▶ What the exercise asks:
Entries below include pictures. Output exactly the lines from the one with "JOY1 pin VRX: D6 -> D0" down to the one with "TFT3 pin CS: D9 -> D5", both ends included, and leave the pictures out.

[Structured diff data]
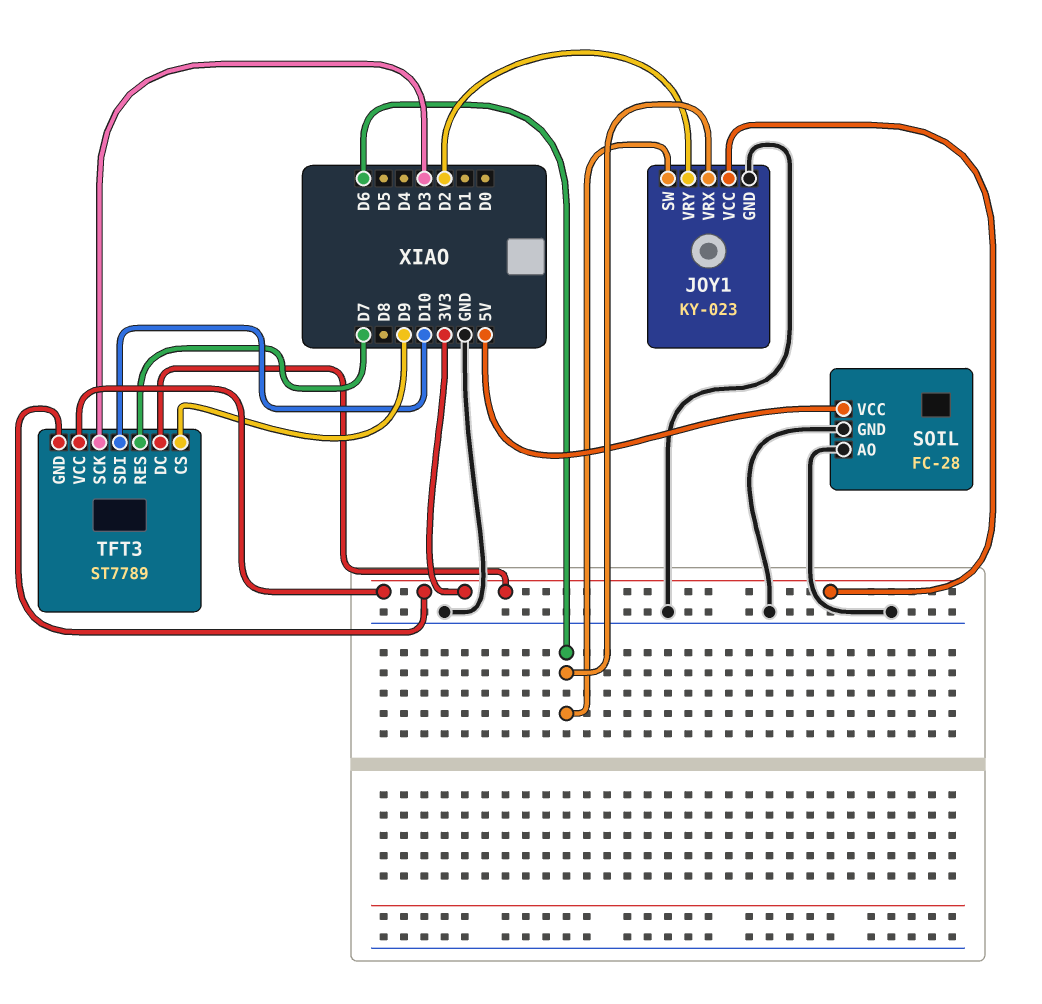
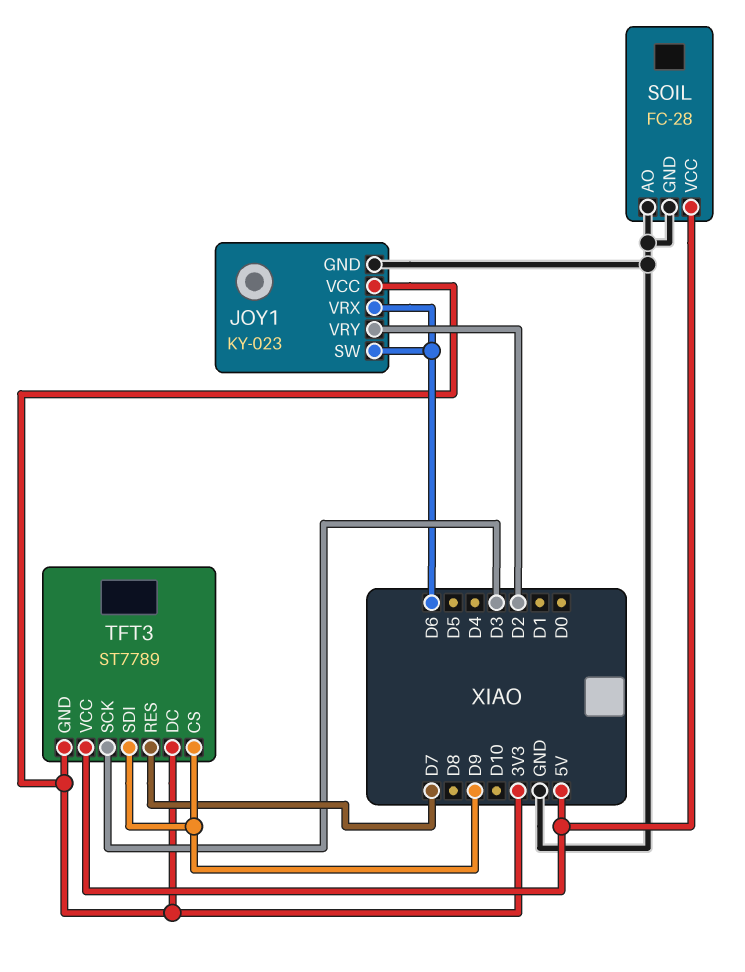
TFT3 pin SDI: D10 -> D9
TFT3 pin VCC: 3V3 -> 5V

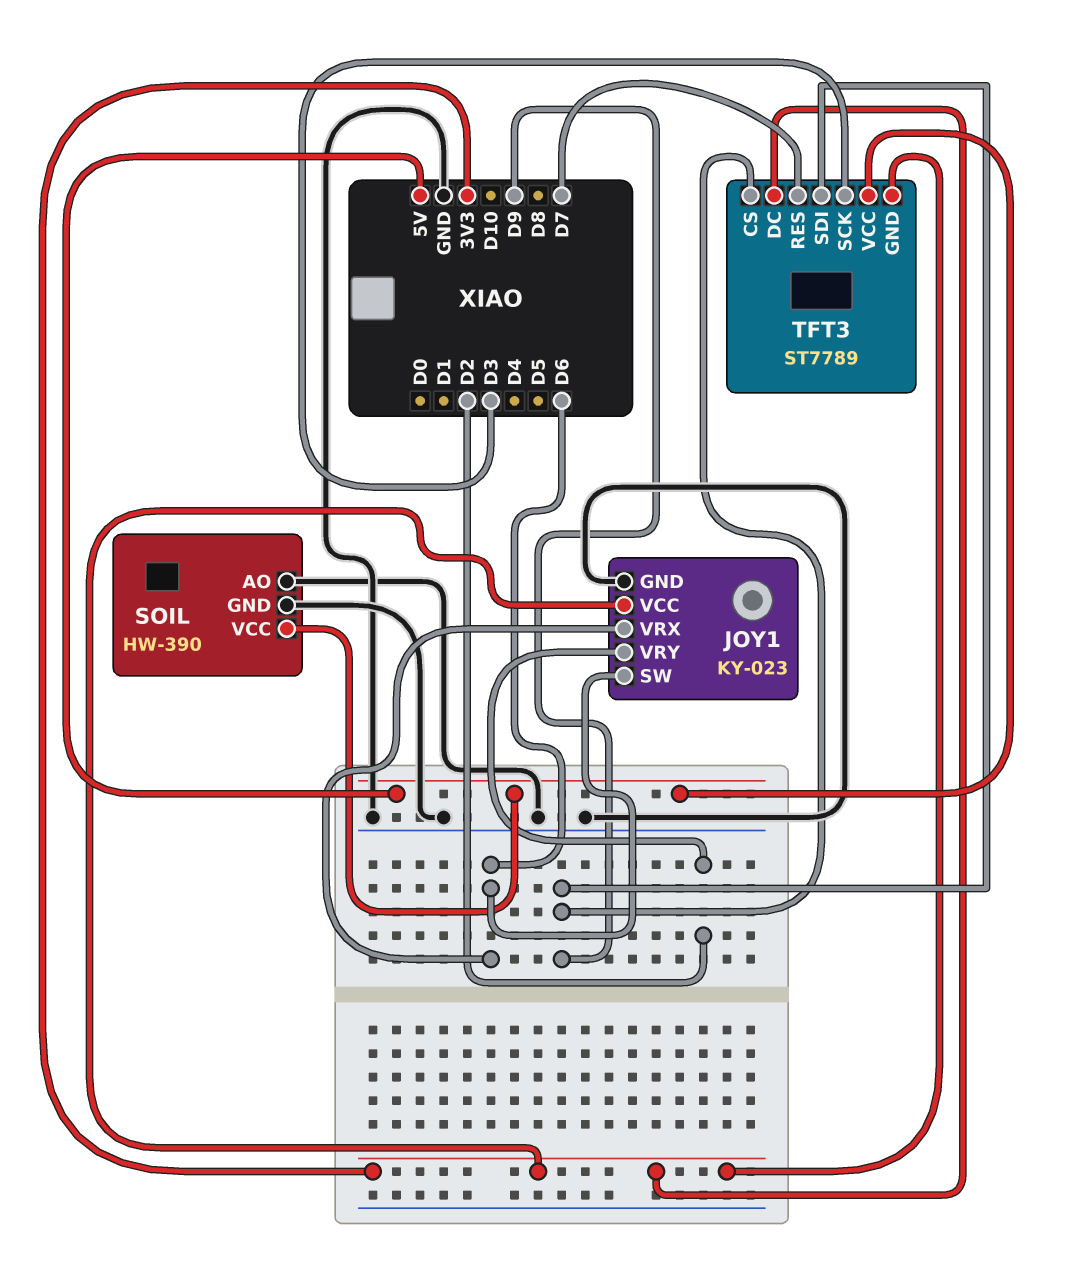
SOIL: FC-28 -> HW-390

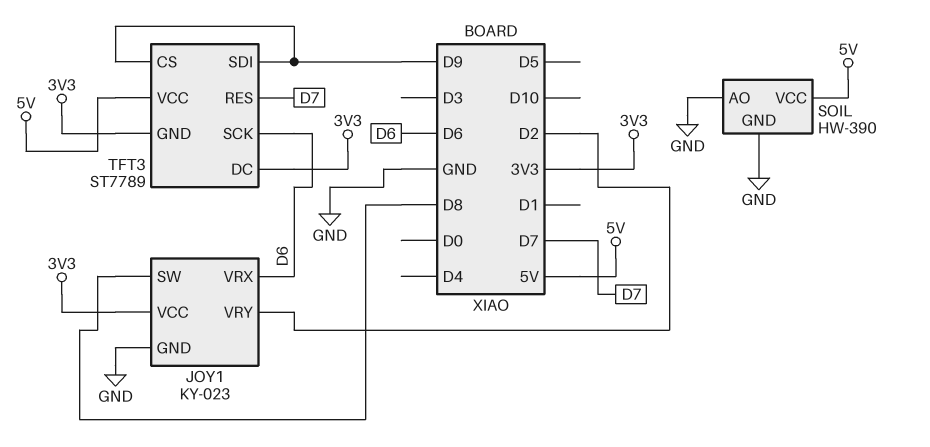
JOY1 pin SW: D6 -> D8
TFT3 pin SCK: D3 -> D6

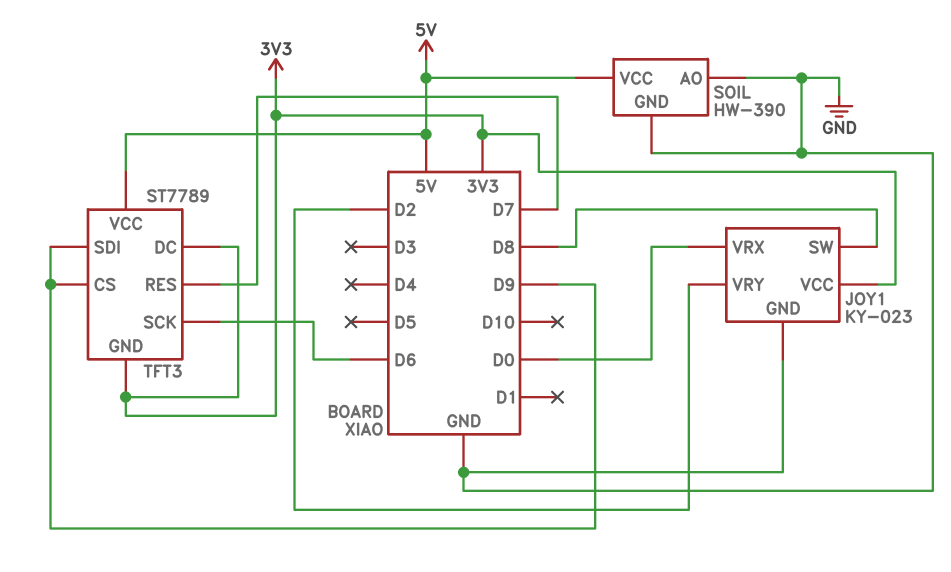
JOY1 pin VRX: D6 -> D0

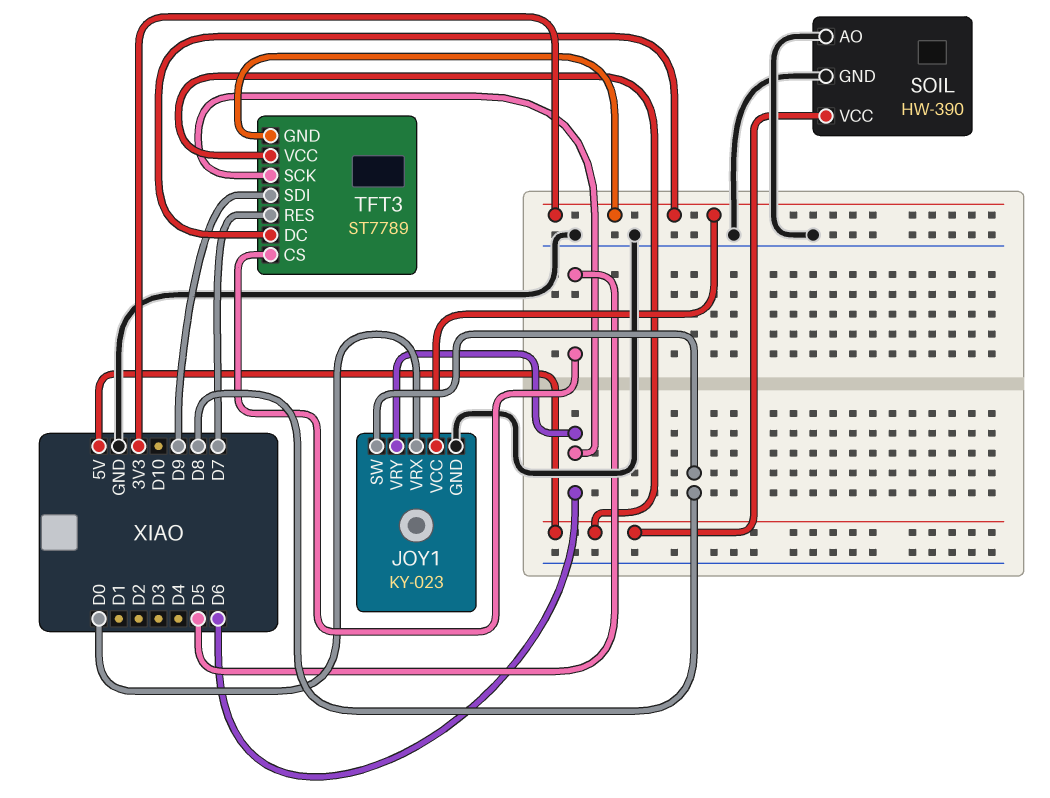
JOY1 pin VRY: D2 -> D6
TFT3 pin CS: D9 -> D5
---
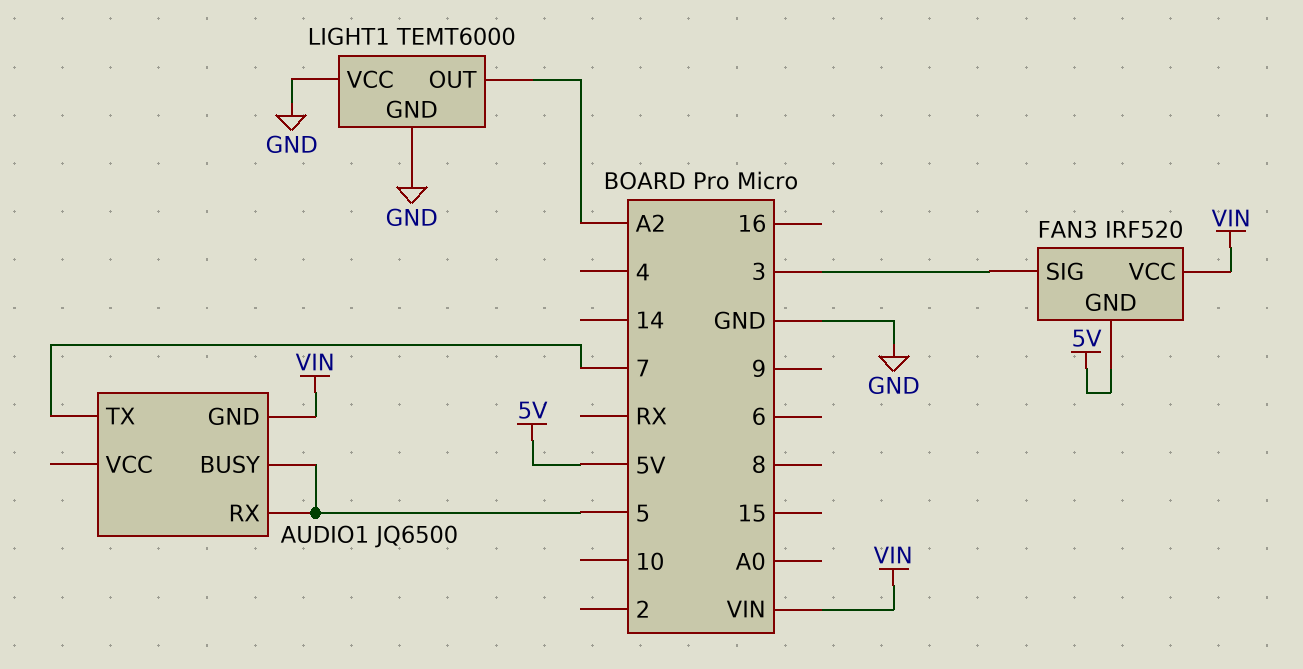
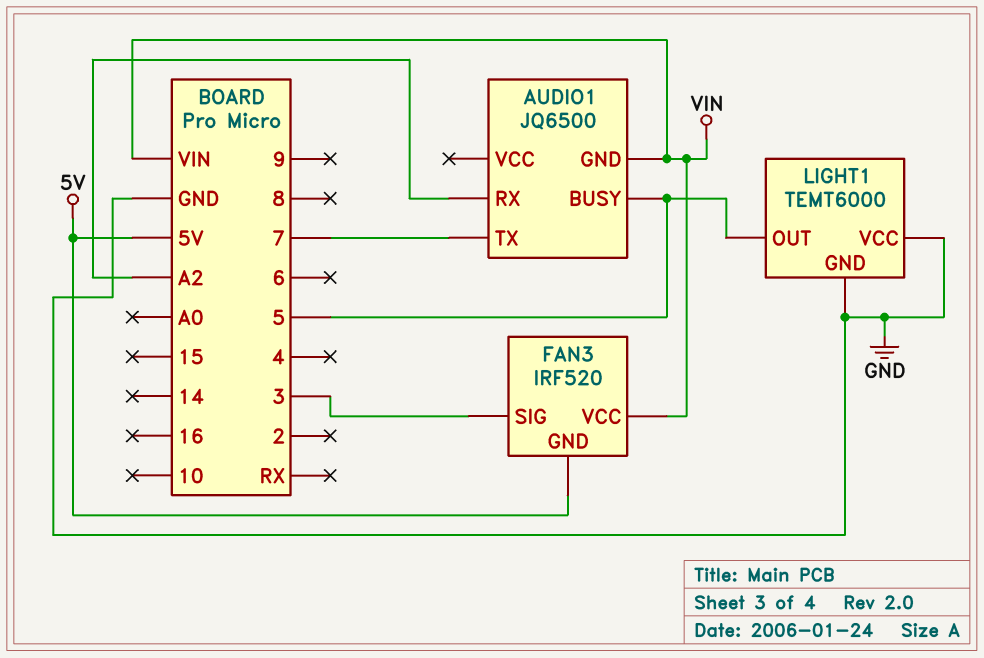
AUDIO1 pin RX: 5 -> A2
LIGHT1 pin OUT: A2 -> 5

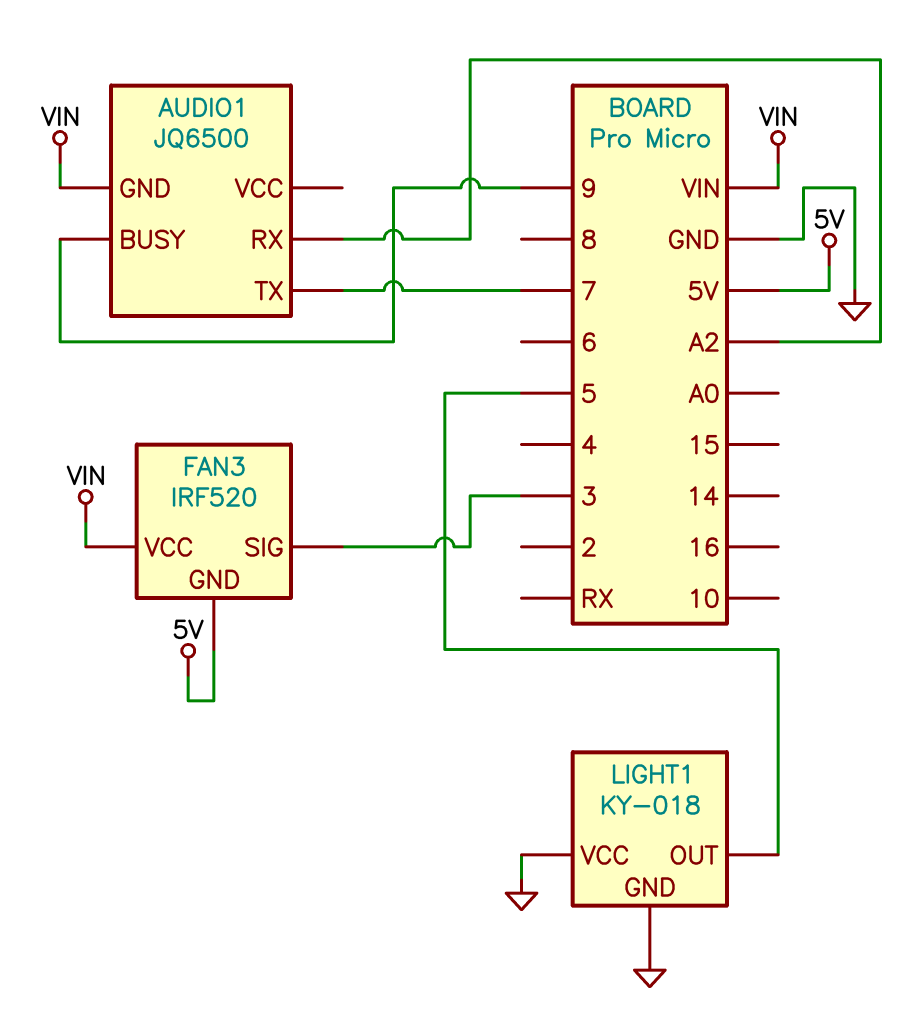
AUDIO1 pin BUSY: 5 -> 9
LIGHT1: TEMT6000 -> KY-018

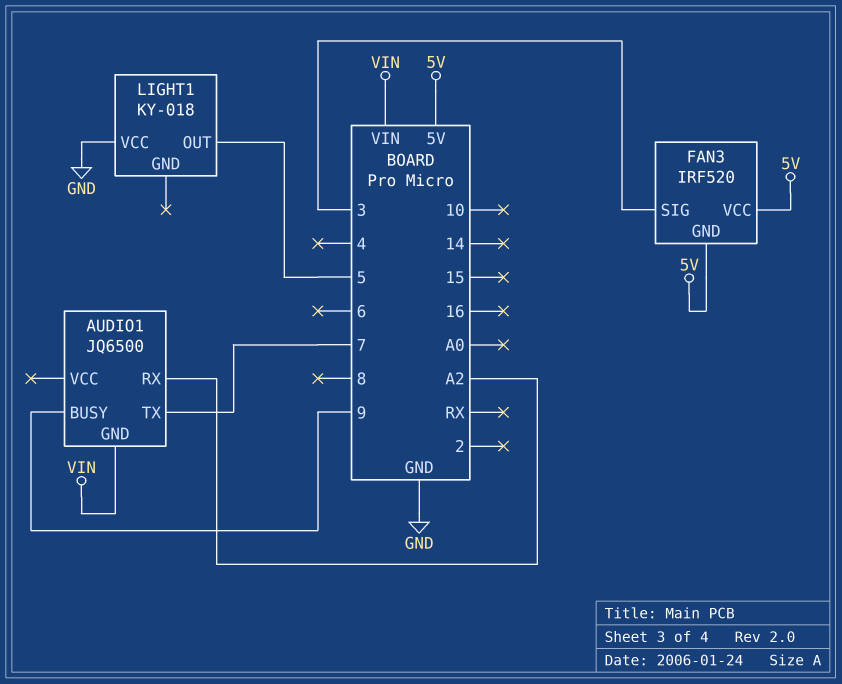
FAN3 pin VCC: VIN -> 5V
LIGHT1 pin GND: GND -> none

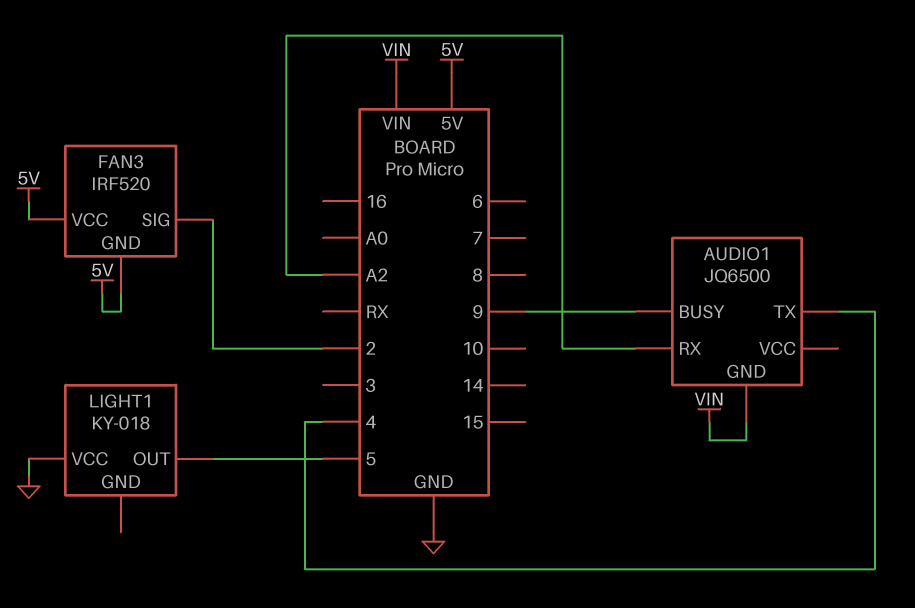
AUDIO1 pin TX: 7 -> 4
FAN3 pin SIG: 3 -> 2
--
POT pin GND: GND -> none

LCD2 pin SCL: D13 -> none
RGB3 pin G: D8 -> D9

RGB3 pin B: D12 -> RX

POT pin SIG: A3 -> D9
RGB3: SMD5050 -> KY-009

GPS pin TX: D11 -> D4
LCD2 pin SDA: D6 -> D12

▶ Answer section:
JOY1 pin VRX: D6 -> D0

JOY1 pin VRY: D2 -> D6
TFT3 pin CS: D9 -> D5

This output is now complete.